Could you return every line of the records below that contains the word "light"?

....

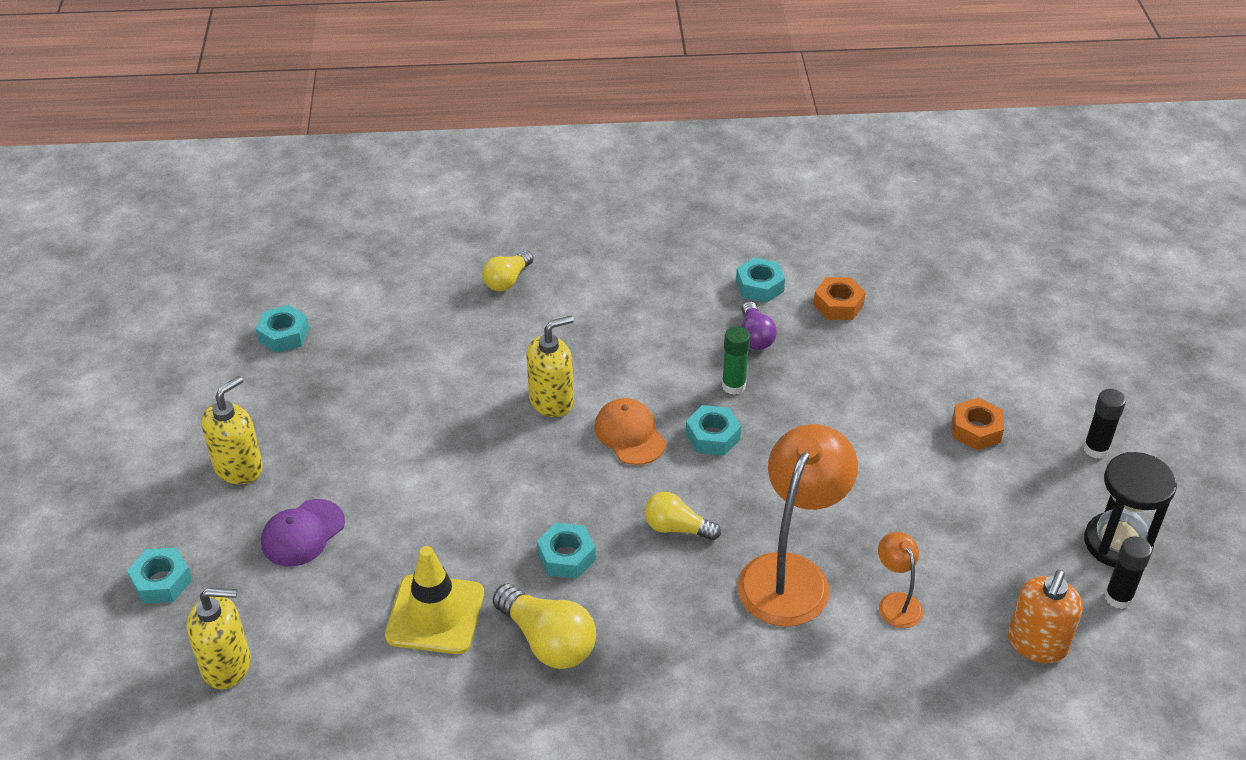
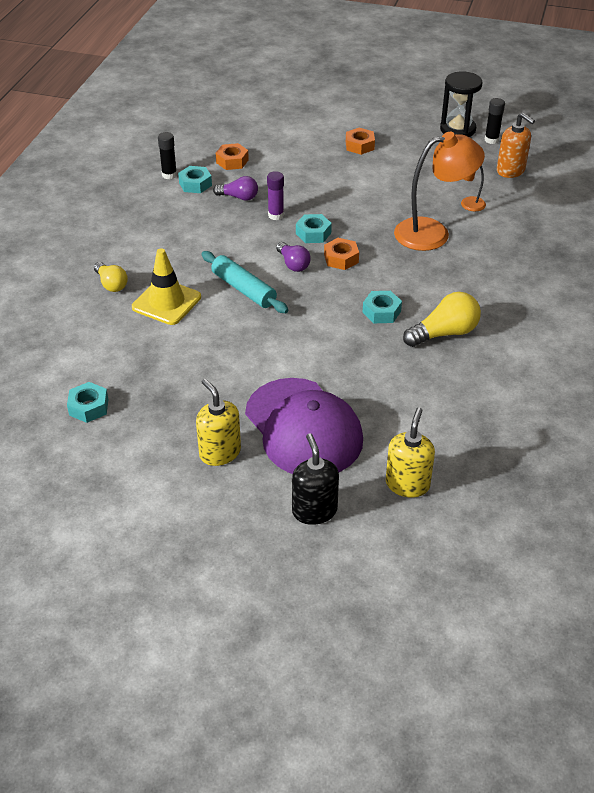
camera: 70 degrees left, 0 degrees up
turquoise nut [127,548,192,604] -> black soap dispenser [292,433,339,525]
purple cap [261,499,345,567] -> purple cap [245,378,363,474], size x2.04
yellow traffic cone [385,546,484,654] -> yellow traffic cone moved to [132,248,201,325]
yellow soap dispenser [526,316,574,417] -> turquoise rolling pin [201,251,288,313]
orange cap [594,398,666,465] -> purple light bulb [276,242,311,272]
yellow light bulb [645,492,721,541] -> none
green glue stick [722,326,750,395] -> purple glue stick [267,171,284,220]
orange lamp [738,424,858,627] -> orange lamp turned 120 degrees clockwise [394,132,485,251]
black glue stick [1083,389,1126,459] -> black glue stick moved to [158,132,177,179]
none -> orange nut [324,238,359,270]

....

▶ **Result**
orange cap [594,398,666,465] -> purple light bulb [276,242,311,272]
yellow light bulb [645,492,721,541] -> none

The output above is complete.